Transcribe these records exactly, dropping every picture.
(RECORDS FOR THE TASK Opens)
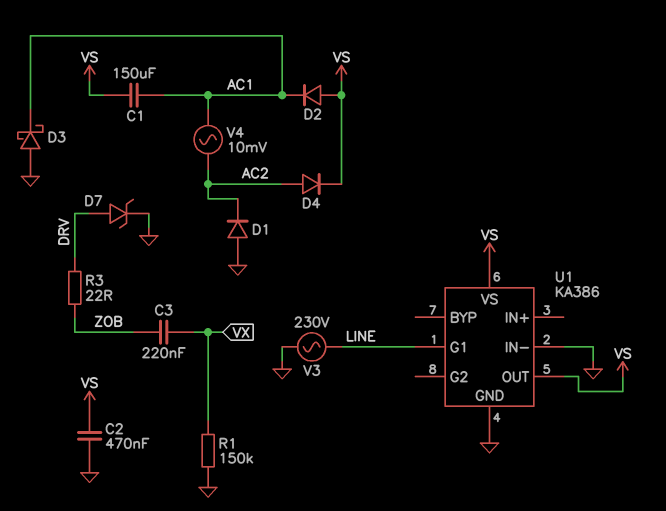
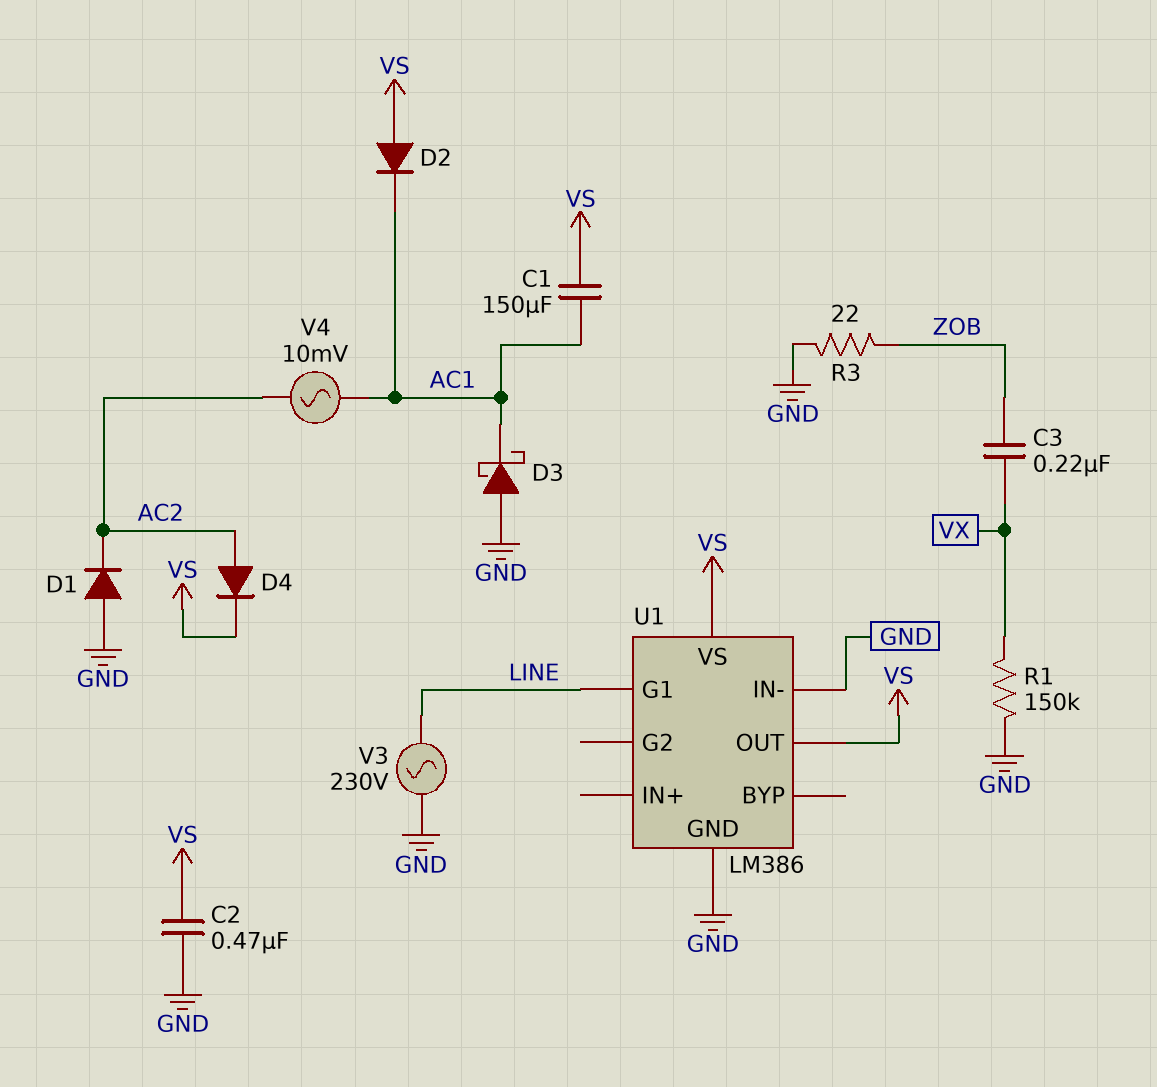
D7: zener (A DRV, K GND) -> none
R3: 22 (DRV, ZOB) -> 22 (GND, ZOB)
U1: KA386 -> LM386

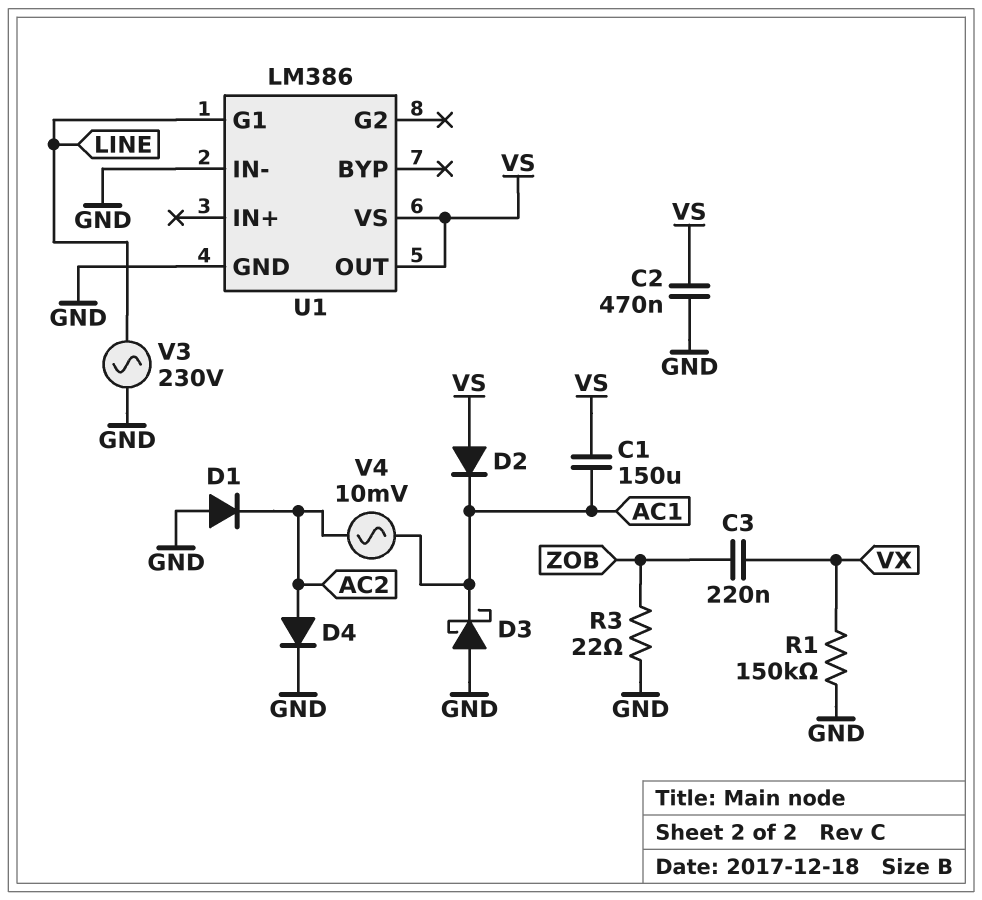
D4: diode (A AC2, K VS) -> diode (A AC2, K GND)

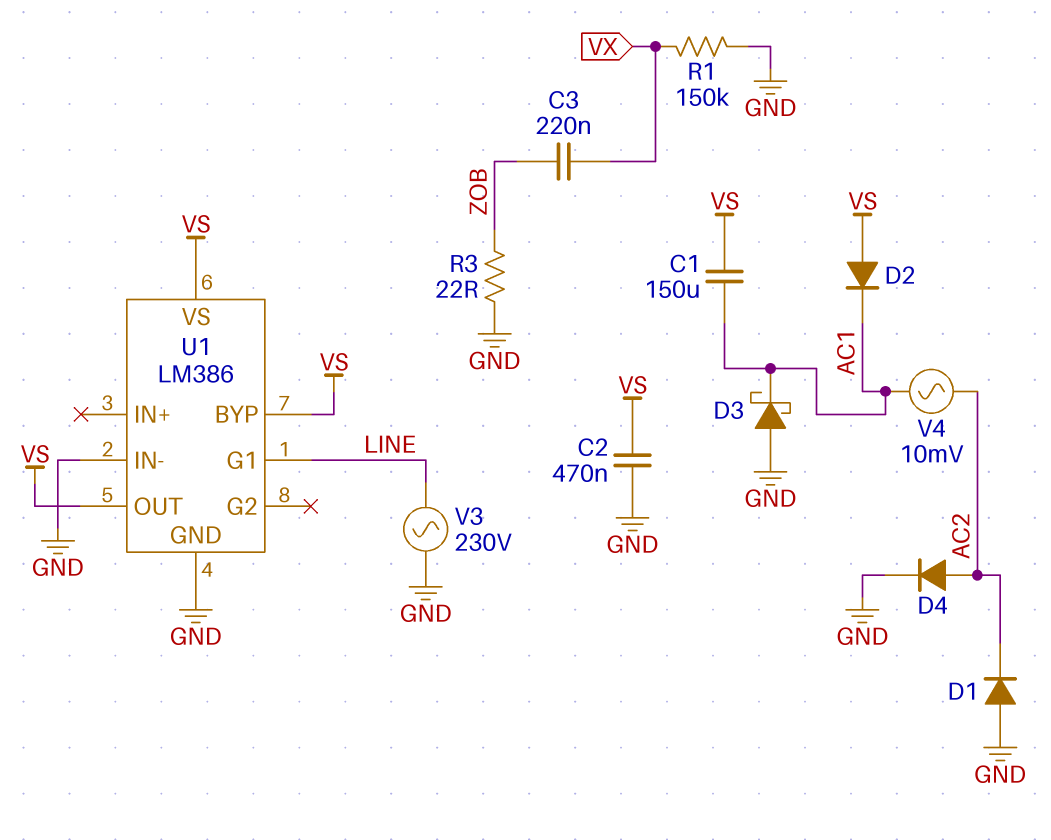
U1 pin BYP: none -> VS

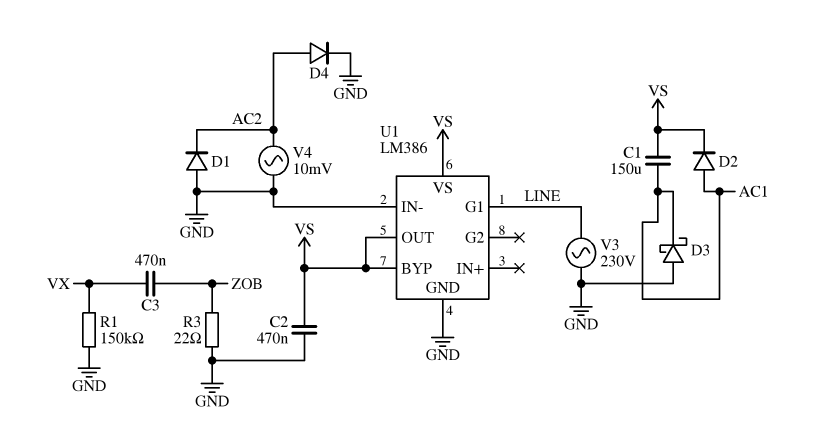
C3: 220nF (VX, ZOB) -> 470nF (VX, ZOB)
D2: diode (A VS, K AC1) -> diode (A AC1, K VS)
V4: AC 10mV (AC1, AC2) -> AC 10mV (AC2, GND)

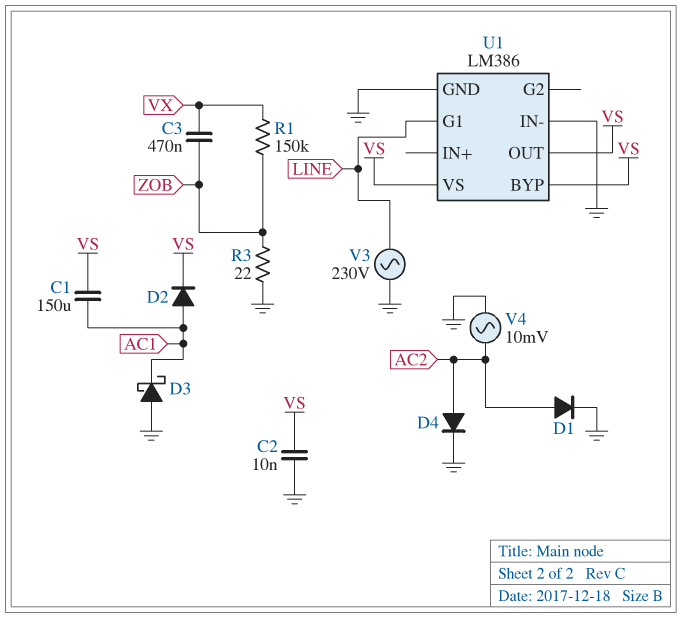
C2: 470nF (GND, VS) -> 10nF (GND, VS)
D1: diode (A GND, K AC2) -> diode (A AC2, K GND)
R1: 150k (GND, VX) -> 150k (VX, ZOB)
(RECORDS FOR THE TASK Closes)
## RESULT FOR THIS EXERCISE
D7: zener (A DRV, K GND) -> none
R3: 22 (DRV, ZOB) -> 22 (GND, ZOB)
U1: KA386 -> LM386

D4: diode (A AC2, K VS) -> diode (A AC2, K GND)

U1 pin BYP: none -> VS

C3: 220nF (VX, ZOB) -> 470nF (VX, ZOB)
D2: diode (A VS, K AC1) -> diode (A AC1, K VS)
V4: AC 10mV (AC1, AC2) -> AC 10mV (AC2, GND)

C2: 470nF (GND, VS) -> 10nF (GND, VS)
D1: diode (A GND, K AC2) -> diode (A AC2, K GND)
R1: 150k (GND, VX) -> 150k (VX, ZOB)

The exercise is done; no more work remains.